> THE DATA:
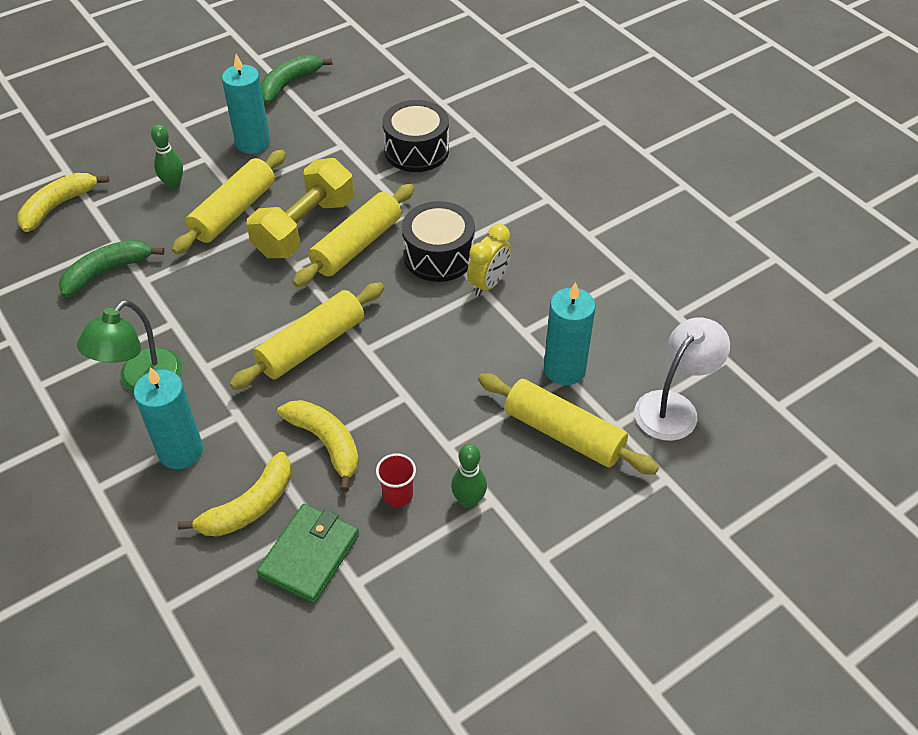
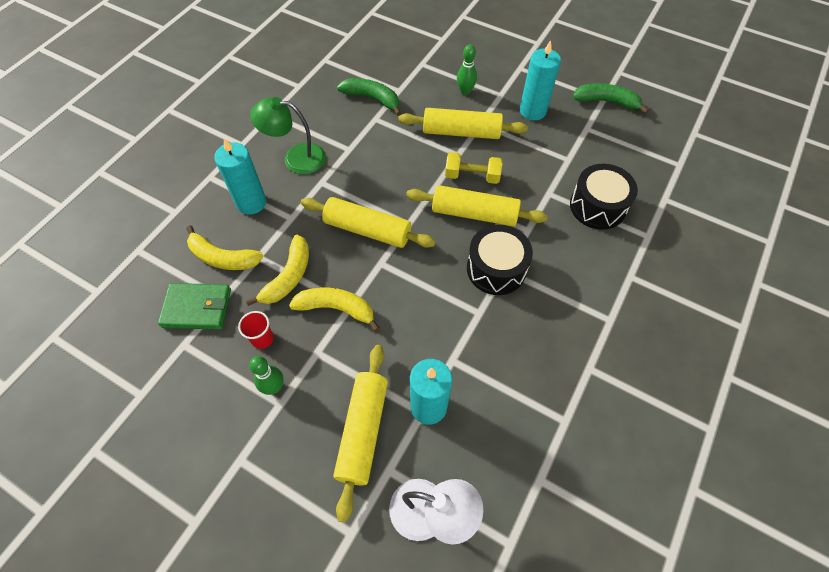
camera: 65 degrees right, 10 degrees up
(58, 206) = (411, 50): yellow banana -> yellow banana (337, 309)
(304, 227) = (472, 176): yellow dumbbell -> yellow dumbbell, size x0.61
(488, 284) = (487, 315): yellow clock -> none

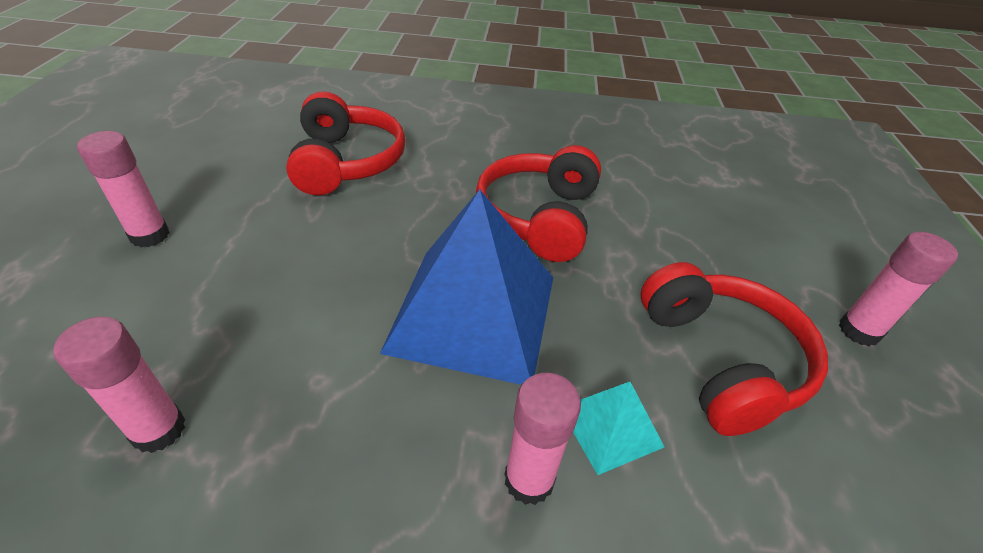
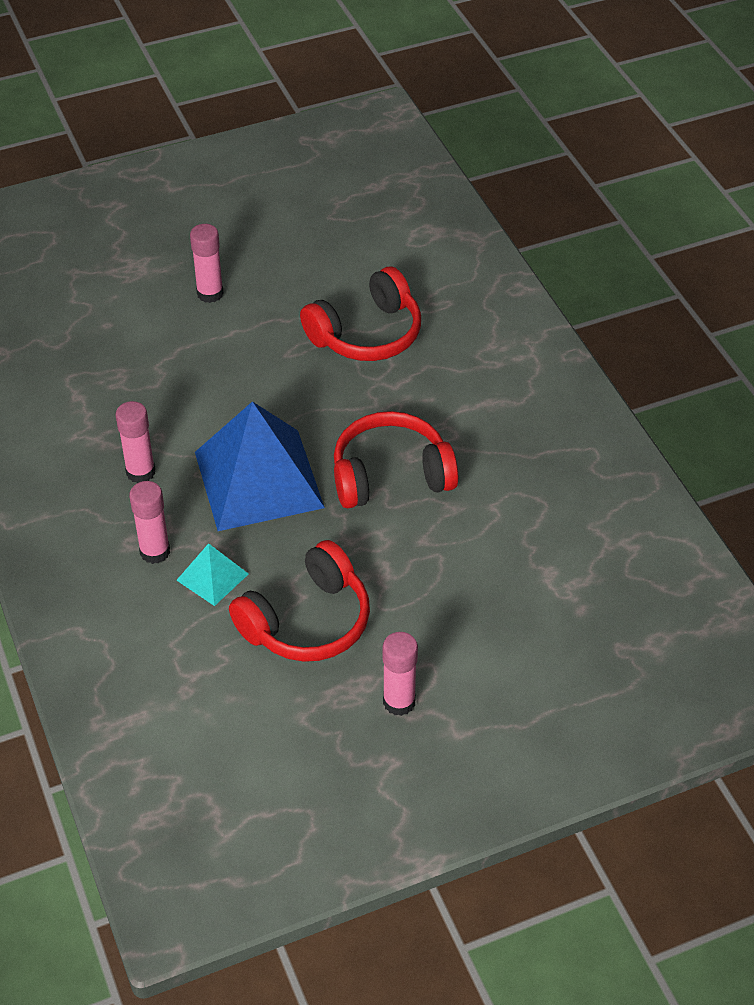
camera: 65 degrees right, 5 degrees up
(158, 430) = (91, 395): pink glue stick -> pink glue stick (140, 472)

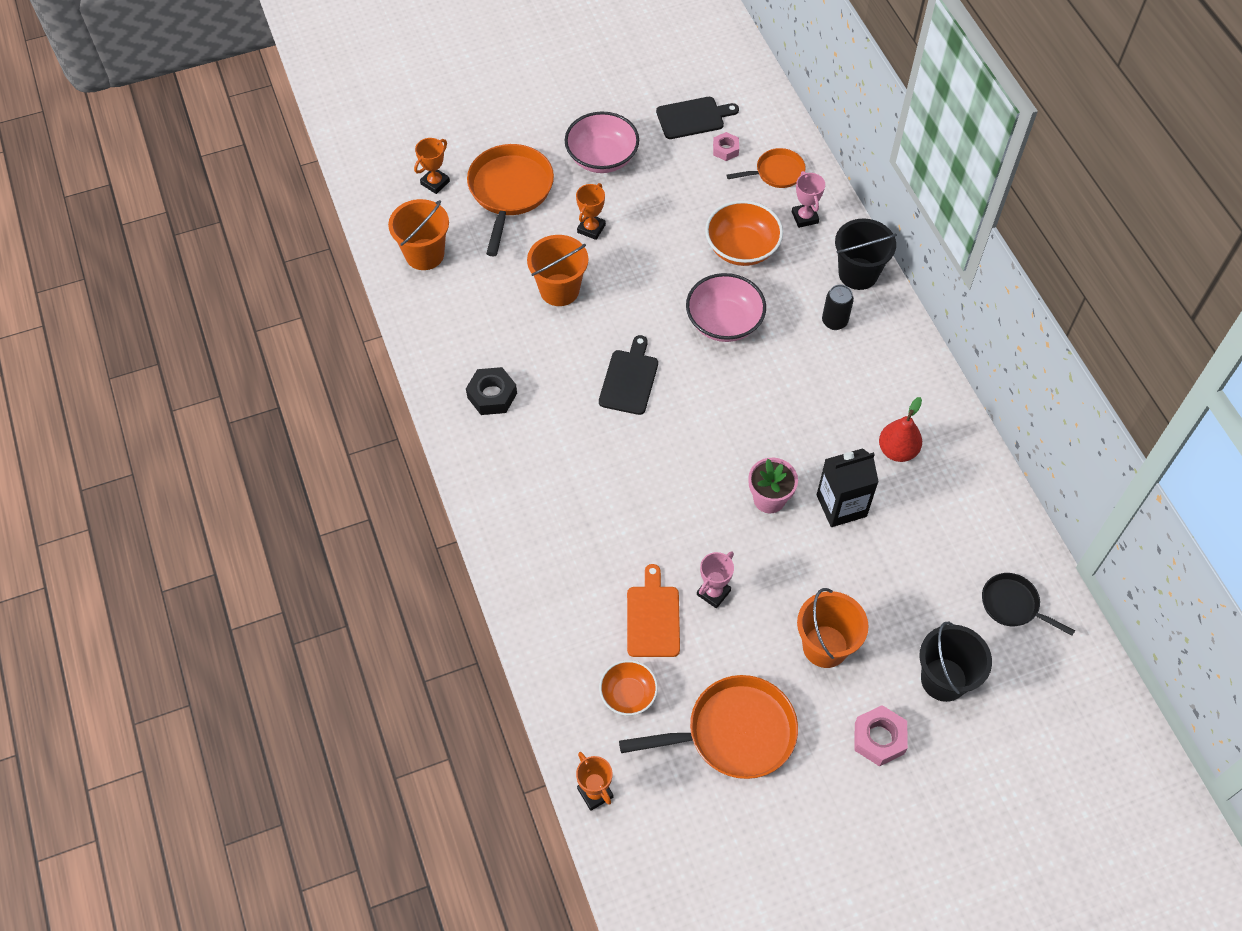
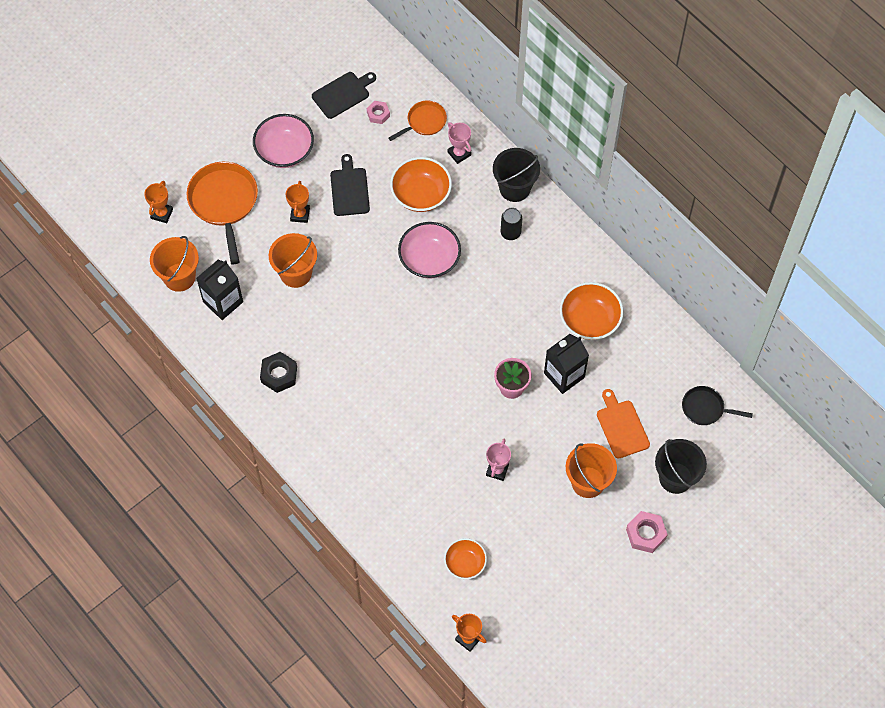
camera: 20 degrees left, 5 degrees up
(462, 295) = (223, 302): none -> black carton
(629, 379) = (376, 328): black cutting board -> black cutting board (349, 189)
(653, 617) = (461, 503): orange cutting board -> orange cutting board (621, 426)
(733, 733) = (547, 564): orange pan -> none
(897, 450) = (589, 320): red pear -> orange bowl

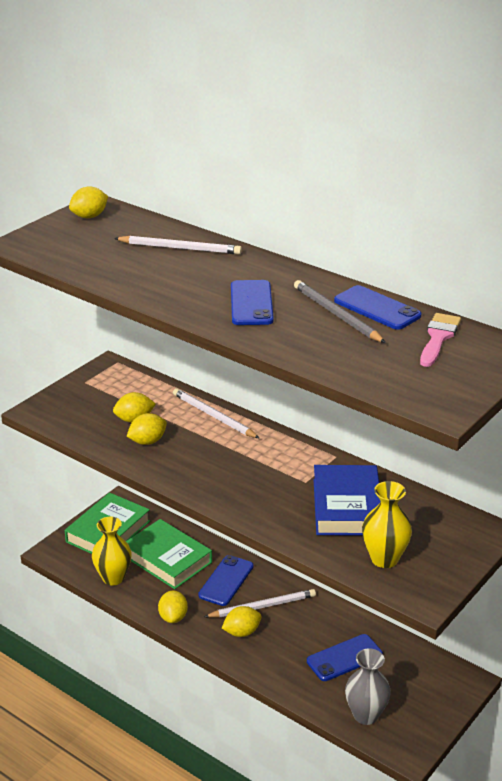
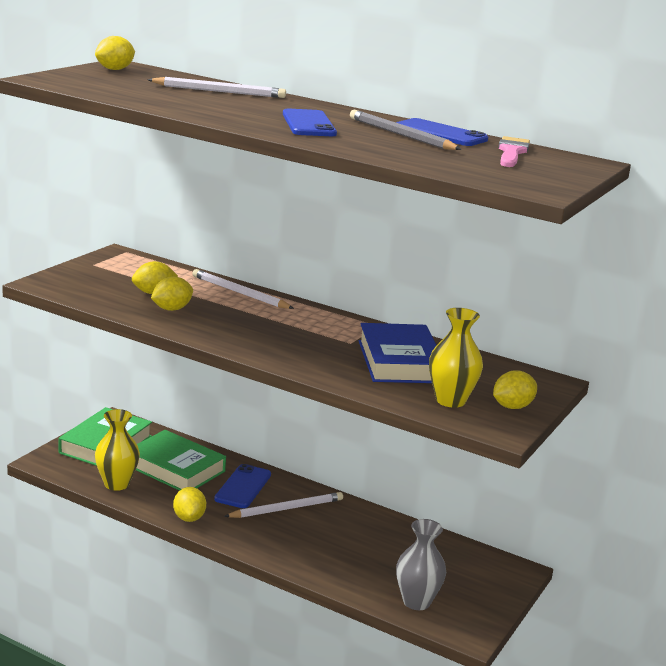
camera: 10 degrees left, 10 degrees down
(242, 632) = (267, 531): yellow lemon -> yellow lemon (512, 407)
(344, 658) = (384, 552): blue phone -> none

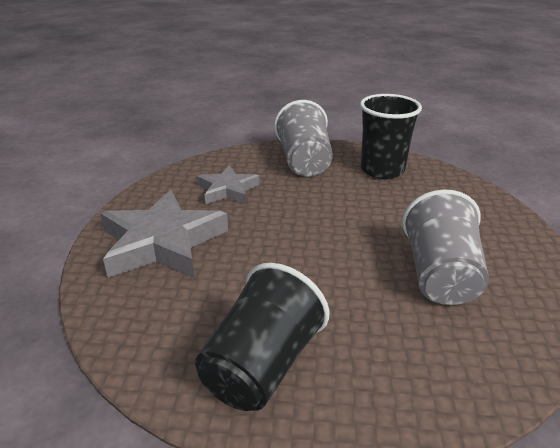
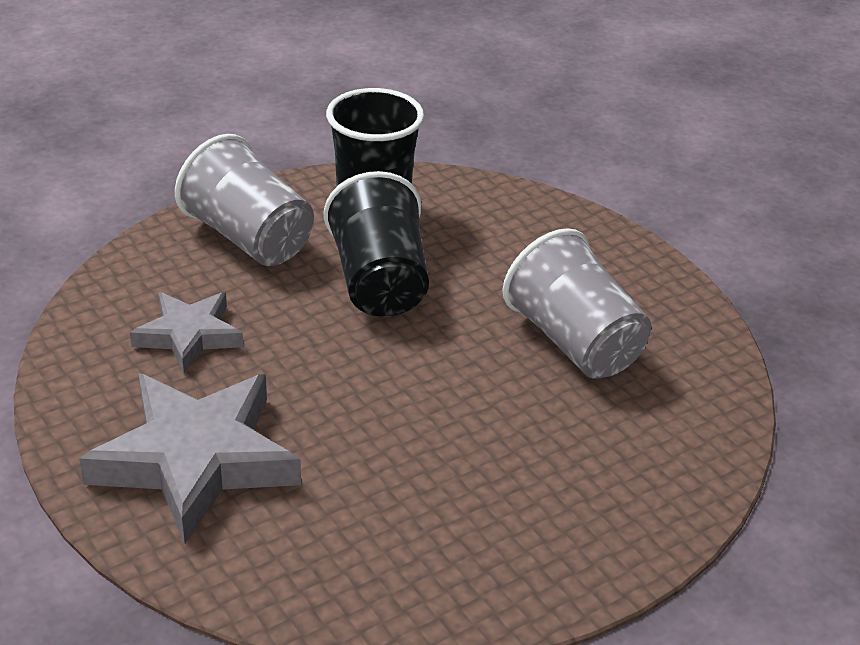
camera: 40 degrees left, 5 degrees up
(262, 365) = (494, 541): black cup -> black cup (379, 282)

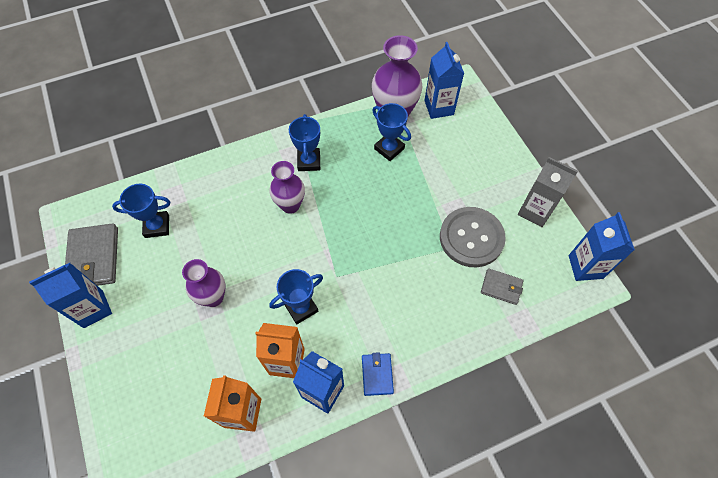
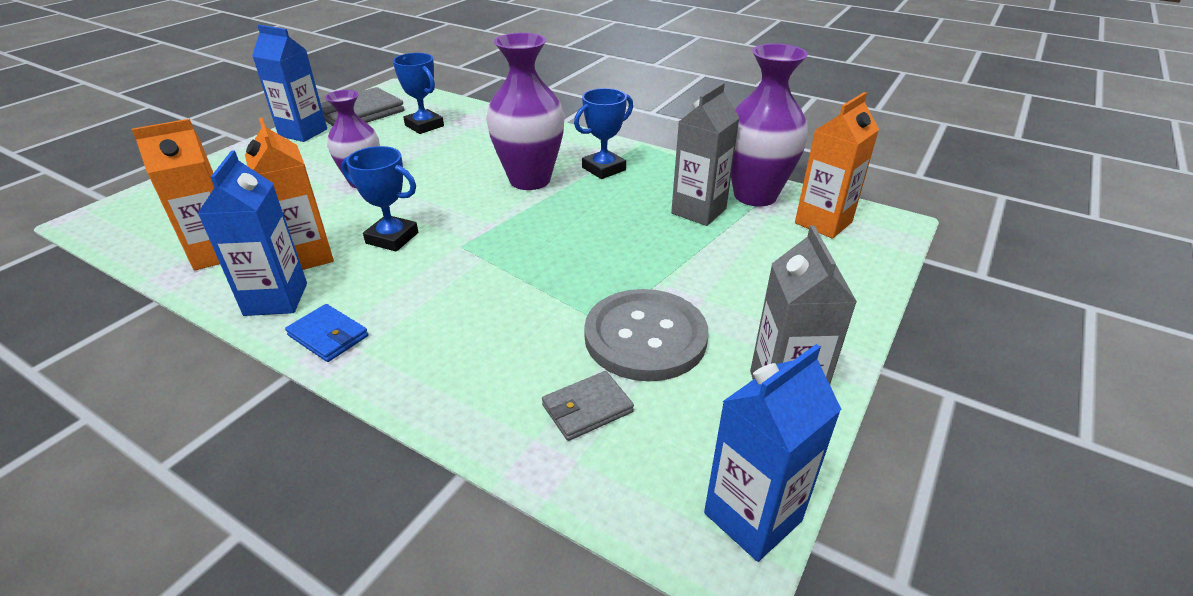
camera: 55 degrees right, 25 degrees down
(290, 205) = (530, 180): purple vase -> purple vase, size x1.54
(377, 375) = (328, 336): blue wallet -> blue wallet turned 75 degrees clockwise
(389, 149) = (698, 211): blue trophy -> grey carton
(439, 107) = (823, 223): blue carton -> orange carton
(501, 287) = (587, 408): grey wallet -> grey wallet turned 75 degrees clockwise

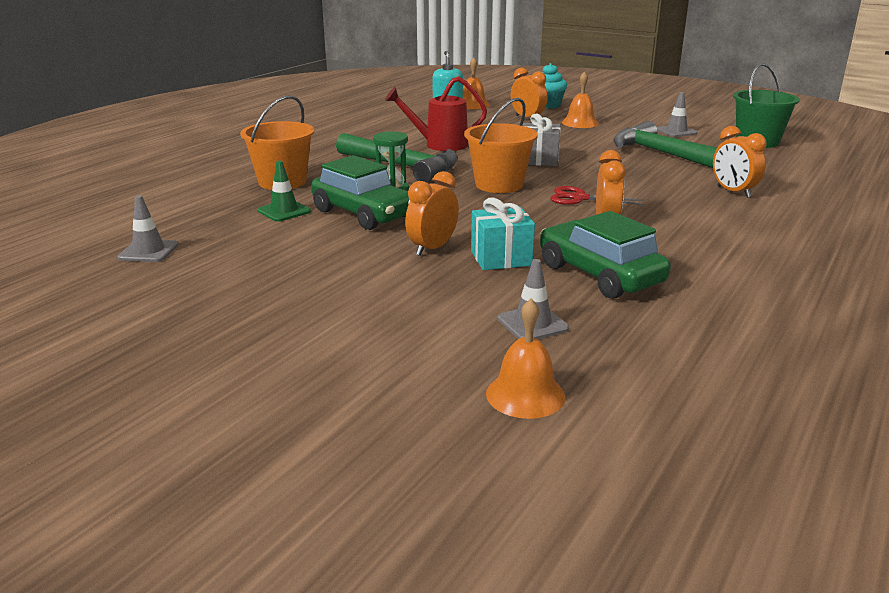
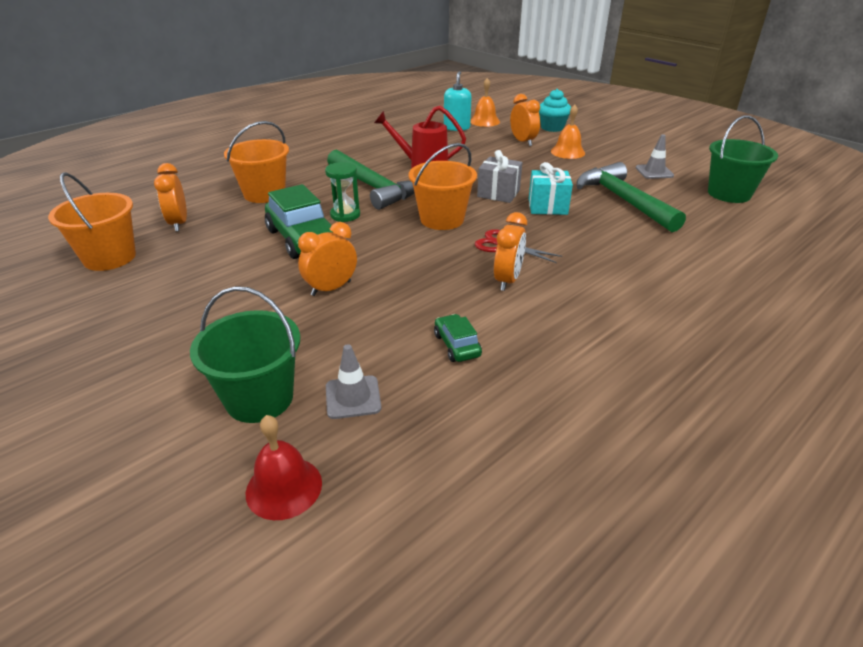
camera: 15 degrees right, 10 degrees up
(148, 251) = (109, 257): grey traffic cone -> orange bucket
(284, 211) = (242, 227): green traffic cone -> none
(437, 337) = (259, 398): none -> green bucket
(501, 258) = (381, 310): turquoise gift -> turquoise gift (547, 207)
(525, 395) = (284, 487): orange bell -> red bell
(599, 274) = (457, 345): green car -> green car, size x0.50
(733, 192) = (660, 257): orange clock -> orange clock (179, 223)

> WHAT YOU SHOULD DO:
Reproduce, unchanged, the line containing "(284, 211) = (242, 227): green" and each line after it through the end of the listing above, and nothing else.

> THE COMPLETED TASK:
(284, 211) = (242, 227): green traffic cone -> none
(437, 337) = (259, 398): none -> green bucket
(501, 258) = (381, 310): turquoise gift -> turquoise gift (547, 207)
(525, 395) = (284, 487): orange bell -> red bell
(599, 274) = (457, 345): green car -> green car, size x0.50
(733, 192) = (660, 257): orange clock -> orange clock (179, 223)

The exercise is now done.